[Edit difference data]

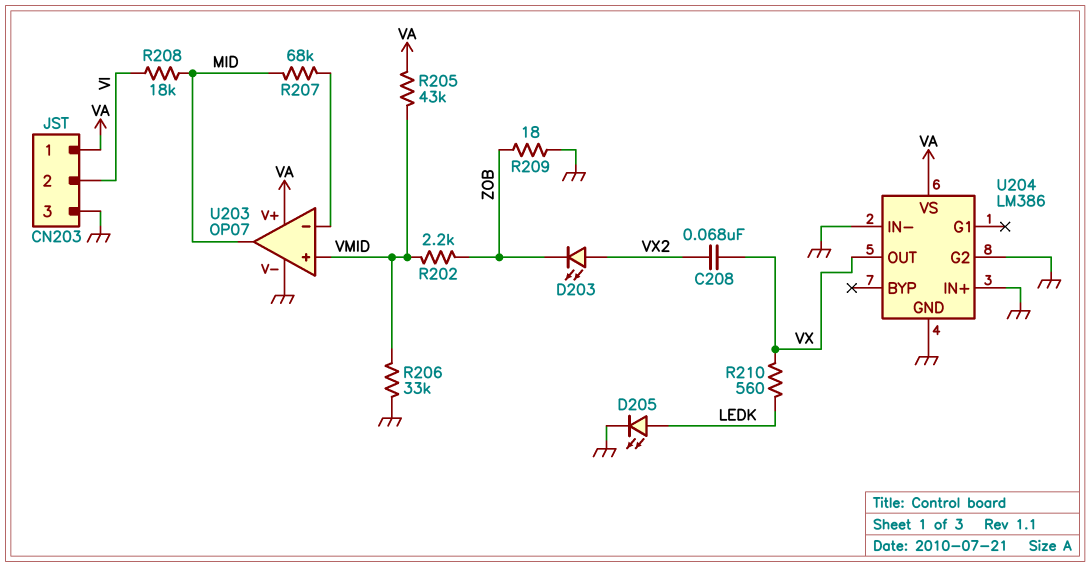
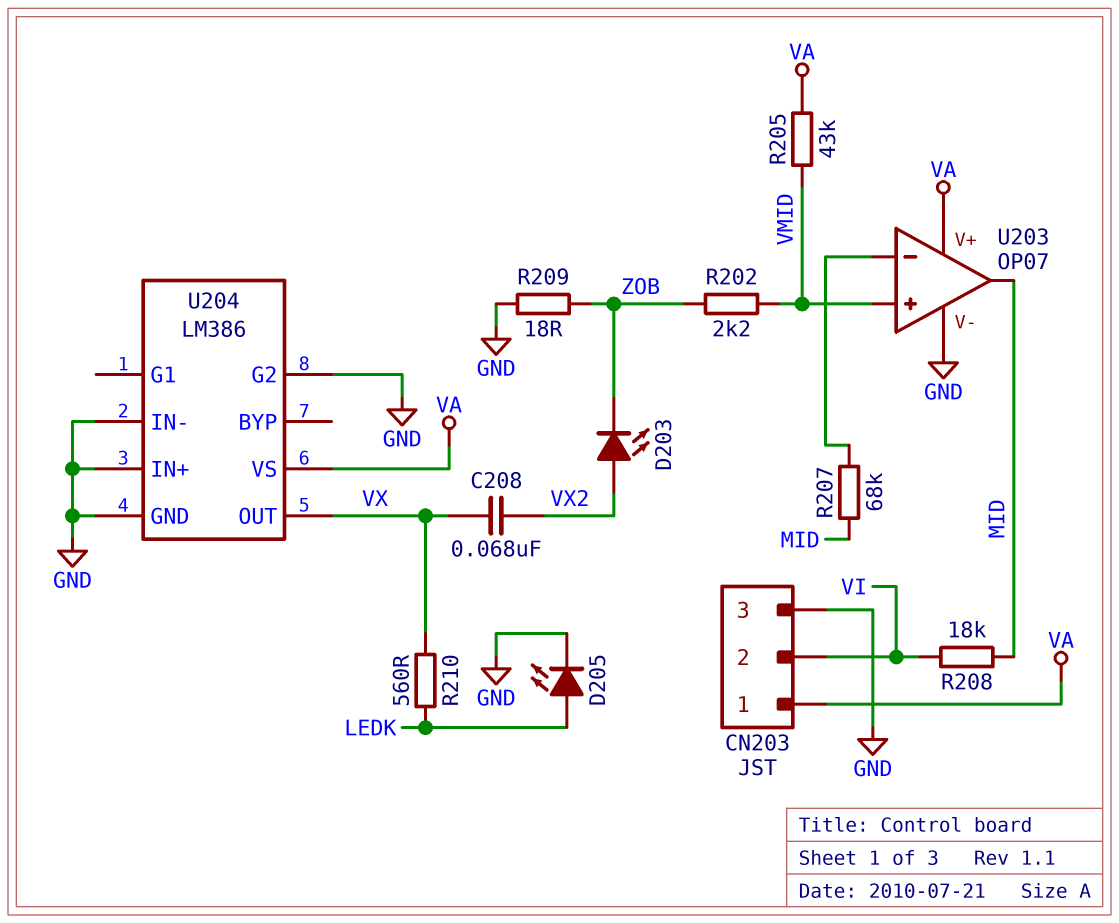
R206: 33k (GND, VMID) -> none

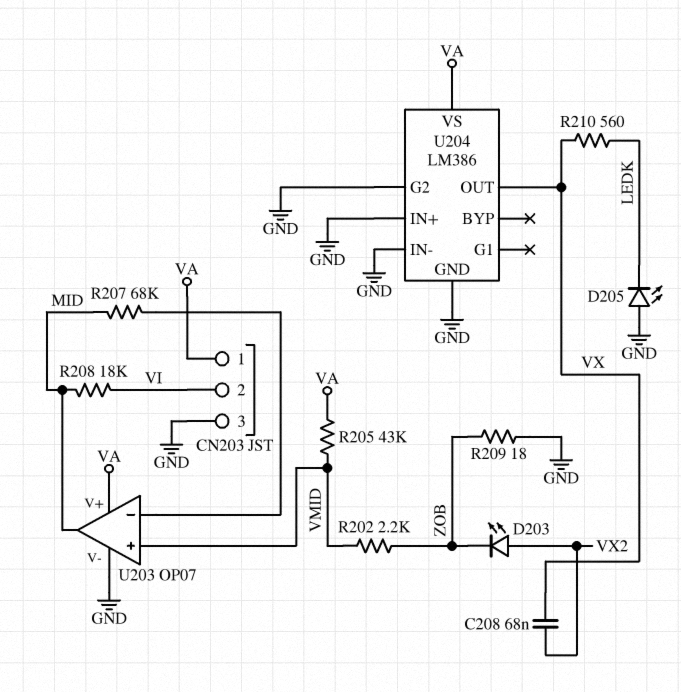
D205: LED (A LEDK, K GND) -> LED (A GND, K LEDK)

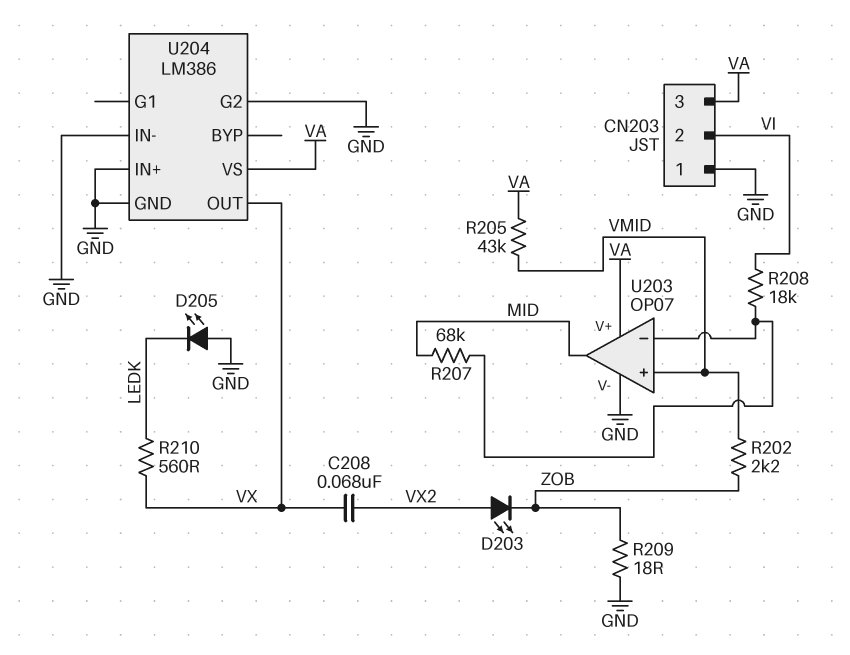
CN203 pin 1: VA -> GND
CN203 pin 3: GND -> VA
R208: 18k (MID, VI) -> 18k (U203/in-, VI)

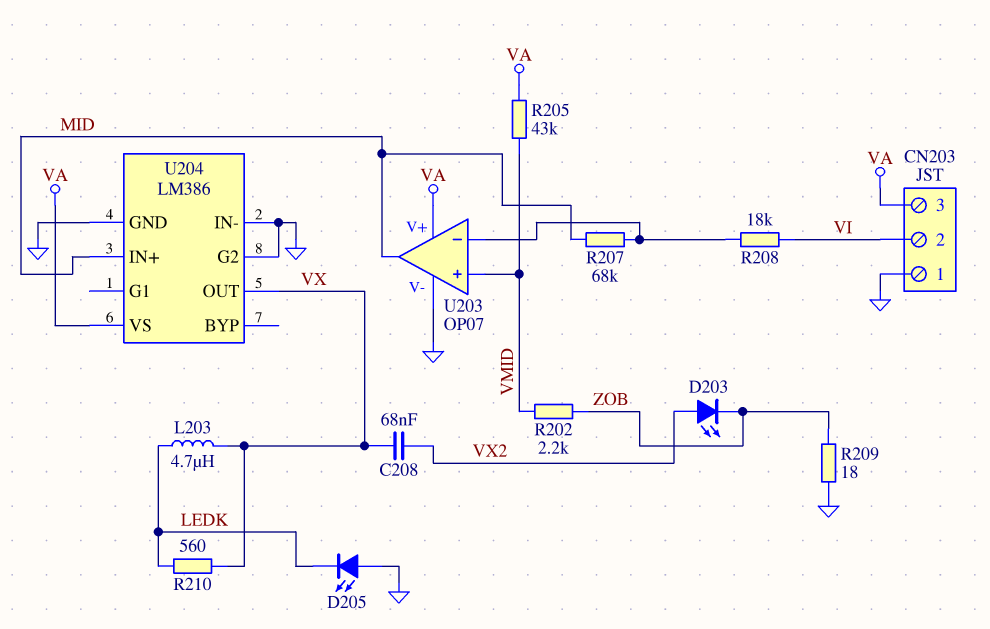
L203: none -> 4.7uH (LEDK, VX)
U204 pin IN+: GND -> MID

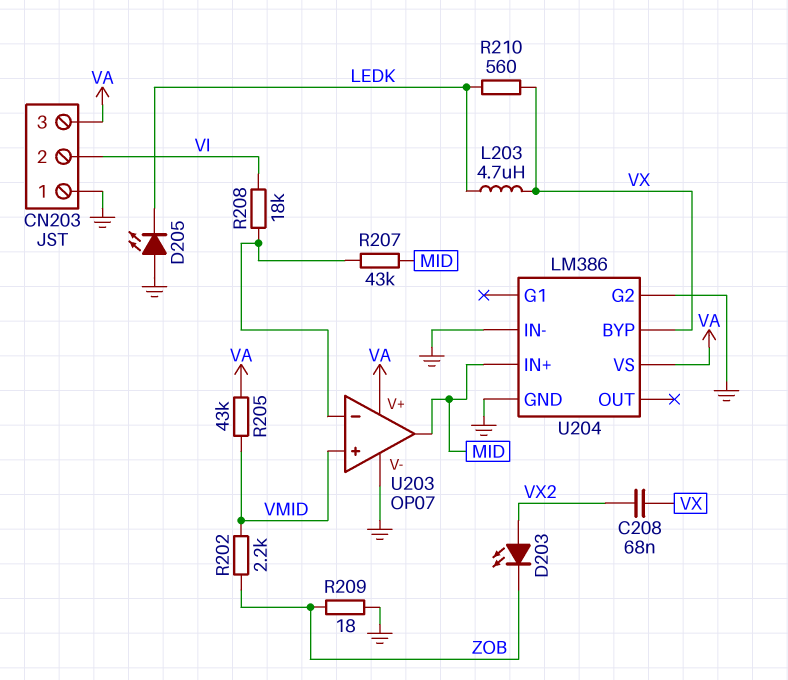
R207: 68k (MID, U203/in-) -> 43k (MID, U203/in-)
U204 pin BYP: none -> VX
U204 pin OUT: VX -> none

ASSIGNMENT: Without the pictures, give back every record precisely as shown.

SOLUTION FOR THIS EXERCISE:
R206: 33k (GND, VMID) -> none

D205: LED (A LEDK, K GND) -> LED (A GND, K LEDK)

CN203 pin 1: VA -> GND
CN203 pin 3: GND -> VA
R208: 18k (MID, VI) -> 18k (U203/in-, VI)

L203: none -> 4.7uH (LEDK, VX)
U204 pin IN+: GND -> MID

R207: 68k (MID, U203/in-) -> 43k (MID, U203/in-)
U204 pin BYP: none -> VX
U204 pin OUT: VX -> none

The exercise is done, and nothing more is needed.